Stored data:
++++++

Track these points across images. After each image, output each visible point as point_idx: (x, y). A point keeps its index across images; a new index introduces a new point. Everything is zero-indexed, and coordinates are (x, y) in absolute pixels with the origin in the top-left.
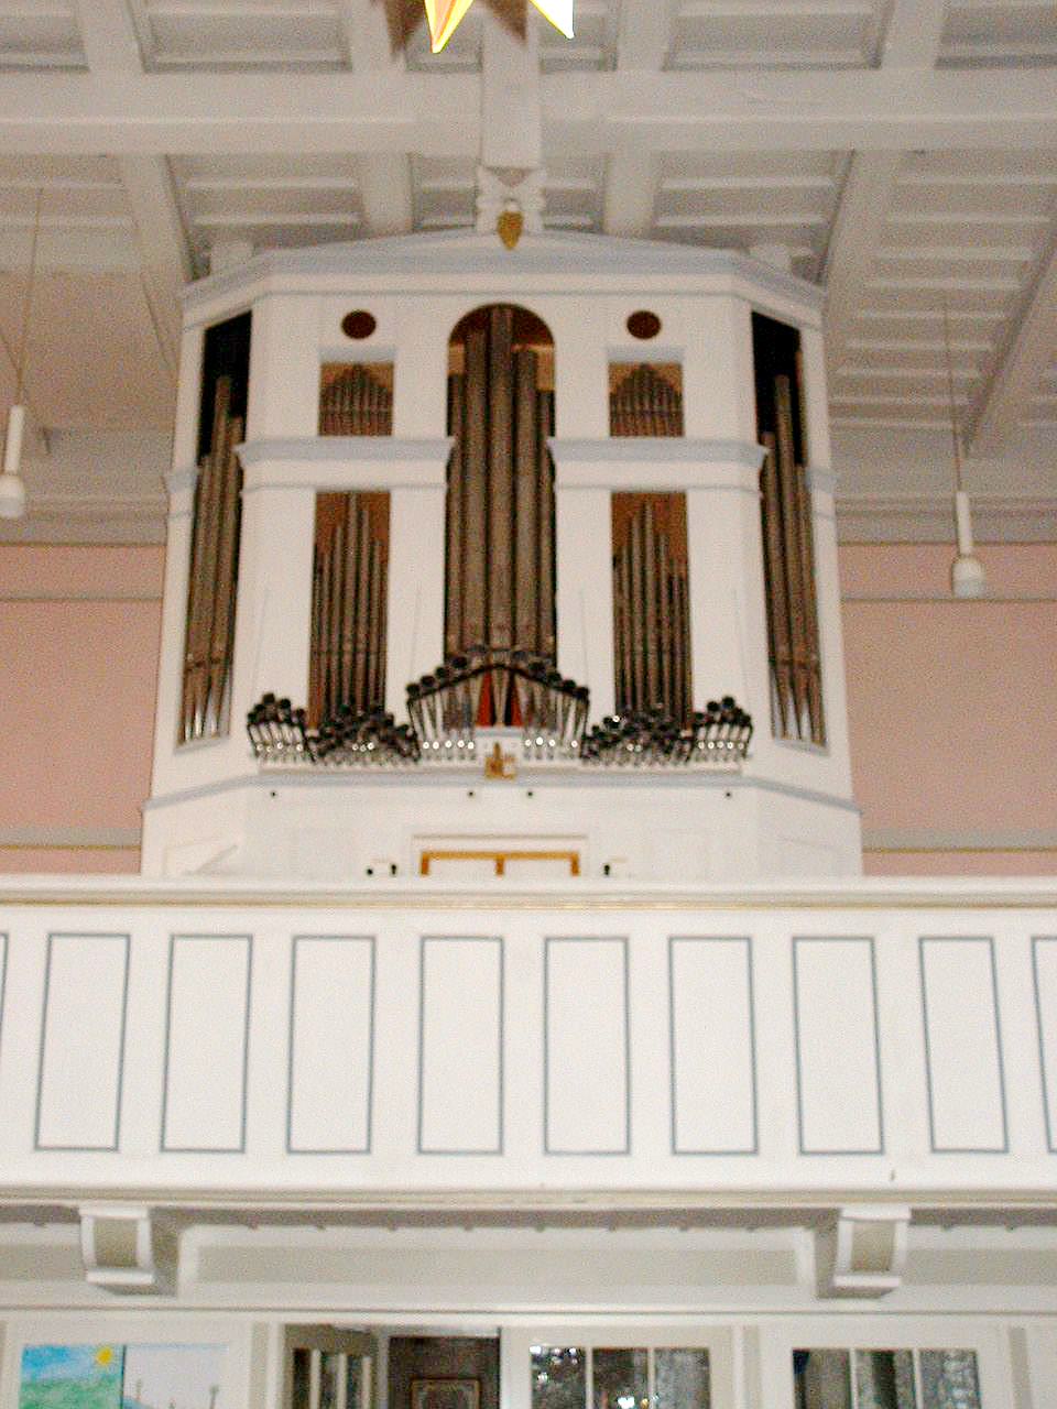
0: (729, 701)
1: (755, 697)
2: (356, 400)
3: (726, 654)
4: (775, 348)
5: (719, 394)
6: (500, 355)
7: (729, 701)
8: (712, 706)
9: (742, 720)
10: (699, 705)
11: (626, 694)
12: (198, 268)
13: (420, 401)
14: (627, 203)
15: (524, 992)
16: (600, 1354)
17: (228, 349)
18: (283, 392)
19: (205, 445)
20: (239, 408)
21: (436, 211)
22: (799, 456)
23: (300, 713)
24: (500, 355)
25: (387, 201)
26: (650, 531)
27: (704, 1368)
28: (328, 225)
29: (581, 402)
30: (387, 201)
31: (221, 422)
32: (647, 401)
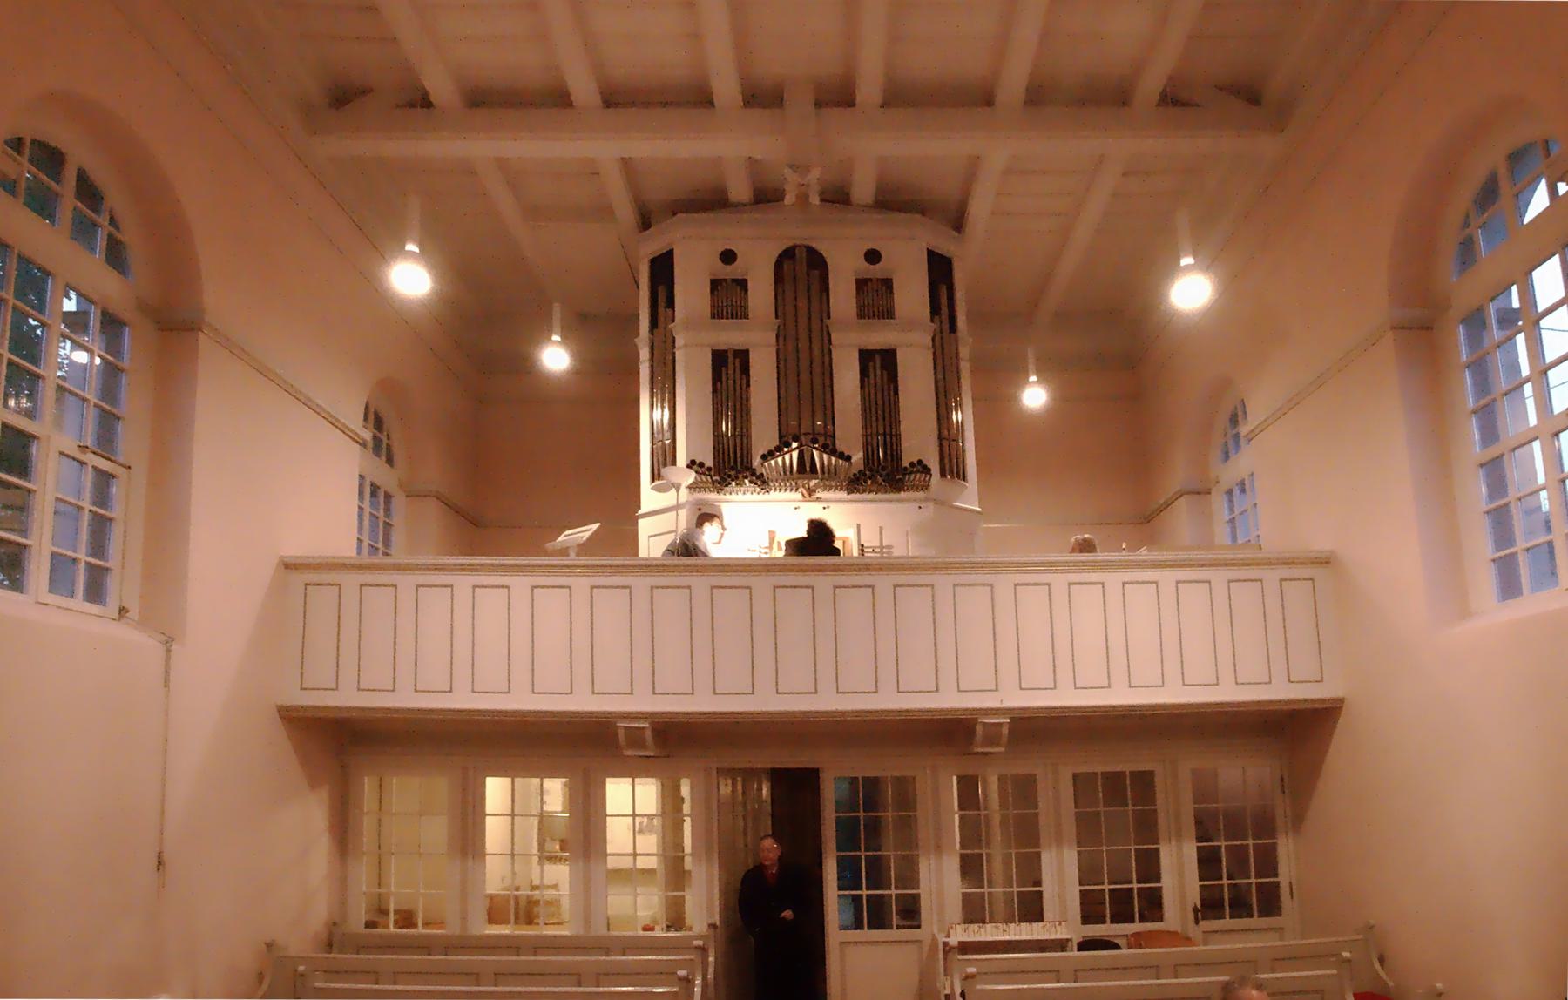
0: (920, 462)
1: (934, 464)
2: (728, 297)
3: (918, 442)
4: (940, 269)
5: (912, 295)
6: (802, 270)
7: (920, 462)
8: (912, 464)
9: (927, 470)
10: (905, 464)
11: (869, 458)
12: (645, 223)
13: (761, 295)
14: (863, 189)
15: (824, 615)
16: (915, 899)
17: (663, 268)
18: (691, 293)
19: (654, 324)
20: (671, 303)
21: (766, 197)
22: (953, 328)
23: (709, 469)
24: (802, 270)
25: (739, 190)
26: (880, 367)
27: (1000, 907)
28: (709, 201)
29: (842, 297)
30: (739, 190)
31: (661, 310)
32: (875, 297)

++++++

What you will do »
Copy every line of the records above word for word, leaving out the pictures.

Problem solution »
Track these points across images. After each image, output each visible point as point_idx: (x, y). A point keeps its index across images; a new index introduces a new point. Everything is zero-indexed, and coordinates are (x, y) in absolute pixels with the origin in the top-left.
0: (729, 701)
1: (755, 697)
2: (356, 400)
3: (726, 654)
4: (775, 348)
5: (719, 394)
6: (500, 355)
7: (729, 701)
8: (712, 706)
9: (742, 720)
10: (699, 705)
11: (626, 694)
12: (198, 268)
13: (420, 401)
14: (627, 203)
15: (524, 992)
16: (600, 1354)
17: (228, 349)
18: (283, 392)
19: (205, 445)
20: (239, 408)
21: (436, 211)
22: (799, 456)
23: (300, 713)
24: (500, 355)
25: (387, 201)
26: (650, 531)
27: (704, 1368)
28: (328, 225)
29: (581, 402)
30: (387, 201)
31: (221, 422)
32: (647, 401)
0: (920, 462)
1: (934, 464)
2: (728, 297)
3: (918, 442)
4: (940, 269)
5: (912, 295)
6: (802, 270)
7: (920, 462)
8: (912, 464)
9: (927, 470)
10: (905, 464)
11: (869, 458)
12: (645, 223)
13: (761, 295)
14: (863, 189)
15: (824, 615)
16: (915, 899)
17: (663, 268)
18: (691, 293)
19: (654, 324)
20: (671, 303)
21: (766, 197)
22: (953, 328)
23: (709, 469)
24: (802, 270)
25: (739, 190)
26: (880, 367)
27: (1000, 907)
28: (709, 201)
29: (842, 297)
30: (739, 190)
31: (661, 310)
32: (875, 297)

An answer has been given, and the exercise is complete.